## Input records
========
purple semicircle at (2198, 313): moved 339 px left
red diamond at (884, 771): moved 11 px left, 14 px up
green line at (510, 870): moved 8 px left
========
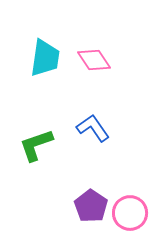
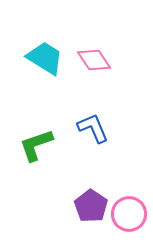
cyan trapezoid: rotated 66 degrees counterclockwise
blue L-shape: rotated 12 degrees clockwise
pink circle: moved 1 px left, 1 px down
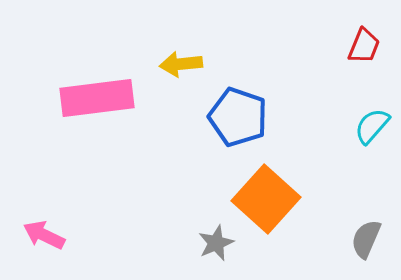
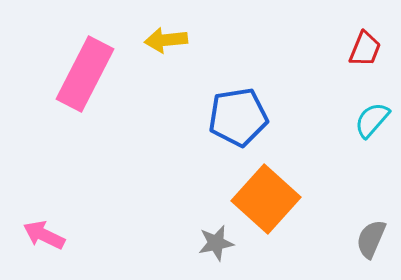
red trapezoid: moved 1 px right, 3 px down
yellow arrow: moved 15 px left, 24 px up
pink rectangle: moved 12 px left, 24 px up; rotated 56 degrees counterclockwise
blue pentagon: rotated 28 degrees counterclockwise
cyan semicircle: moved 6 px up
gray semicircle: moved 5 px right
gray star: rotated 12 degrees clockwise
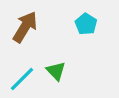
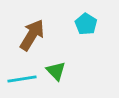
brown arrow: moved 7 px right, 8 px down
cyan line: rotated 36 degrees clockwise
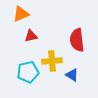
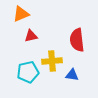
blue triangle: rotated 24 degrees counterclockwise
========
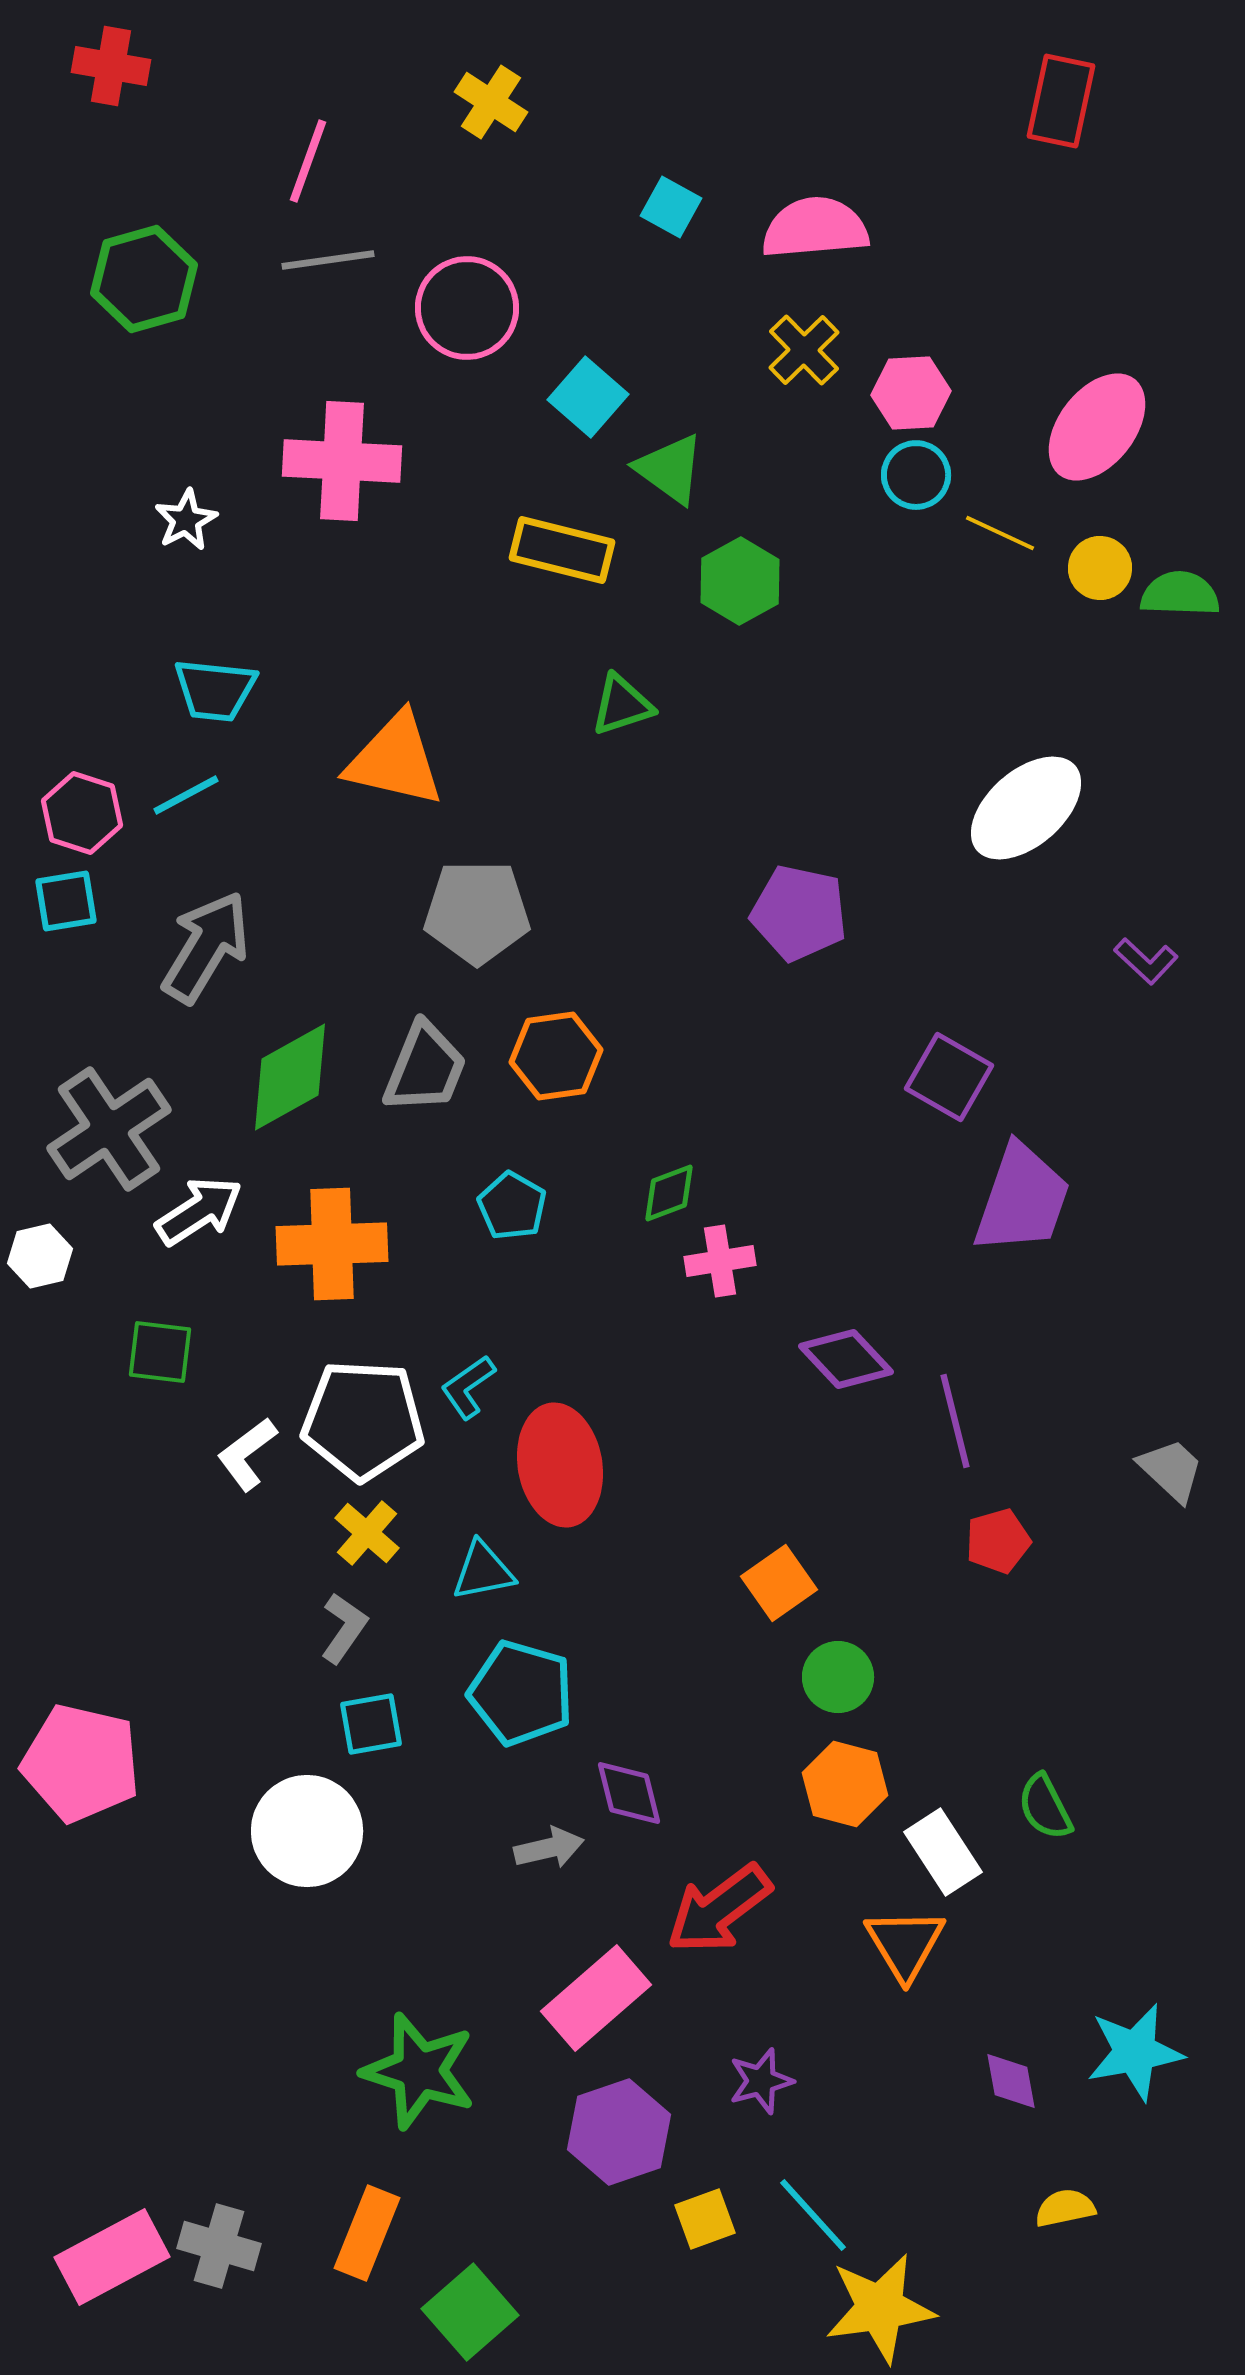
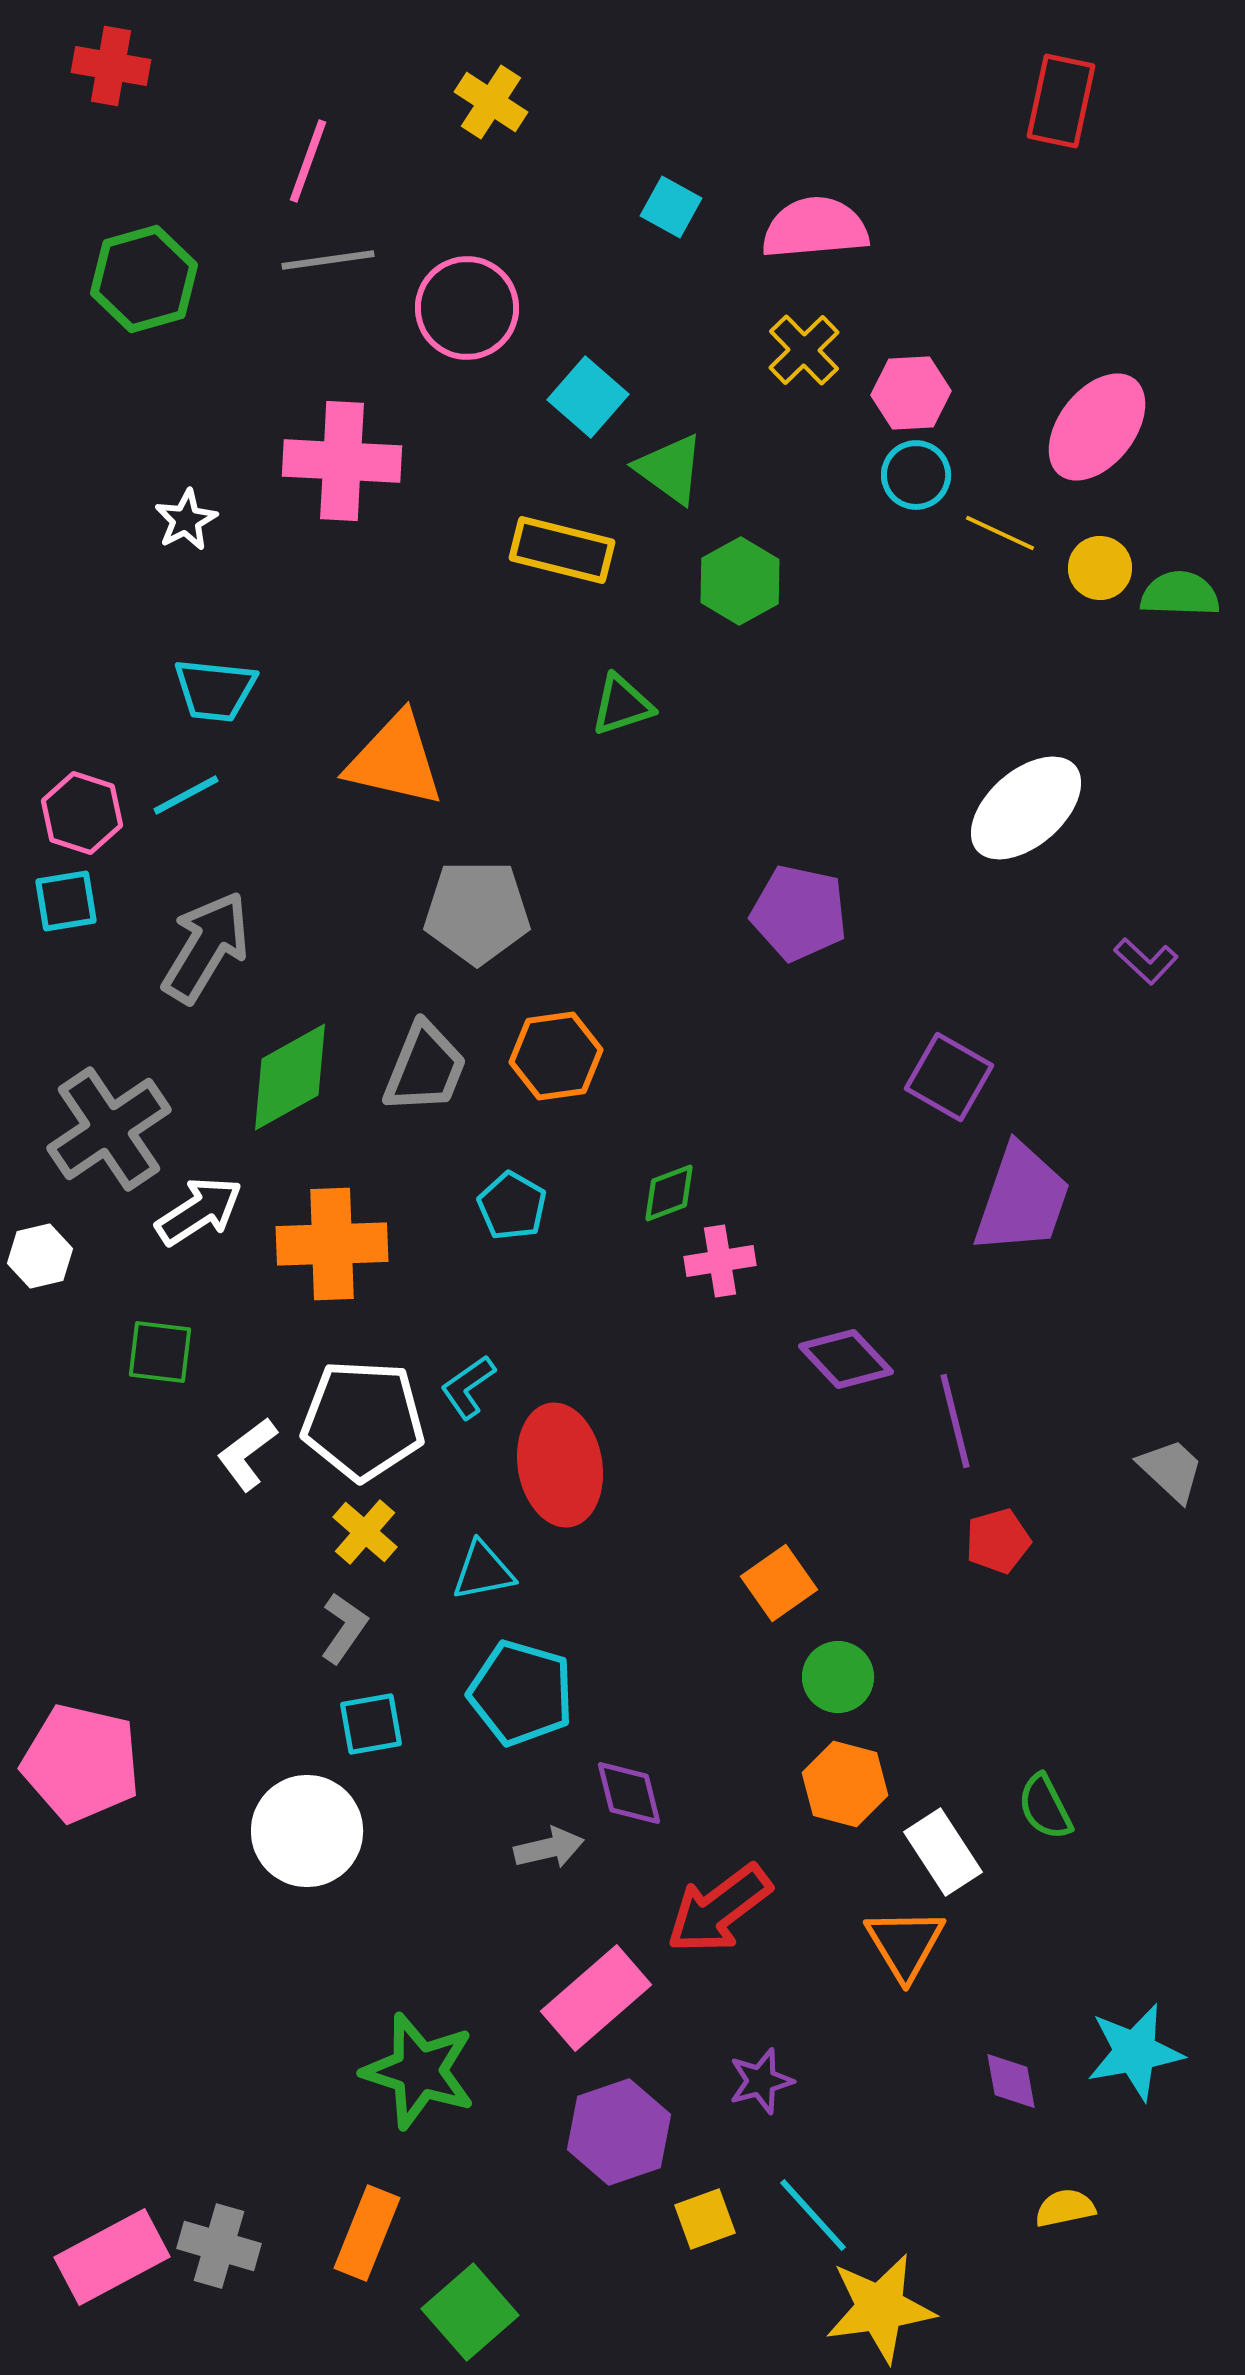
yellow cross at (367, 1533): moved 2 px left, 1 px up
========
## Work to complete
All lines in the listing above that contain "arrow" should be shown.

## Written answer
yellow arrow: moved 15 px left, 24 px up
brown arrow: moved 7 px right, 8 px down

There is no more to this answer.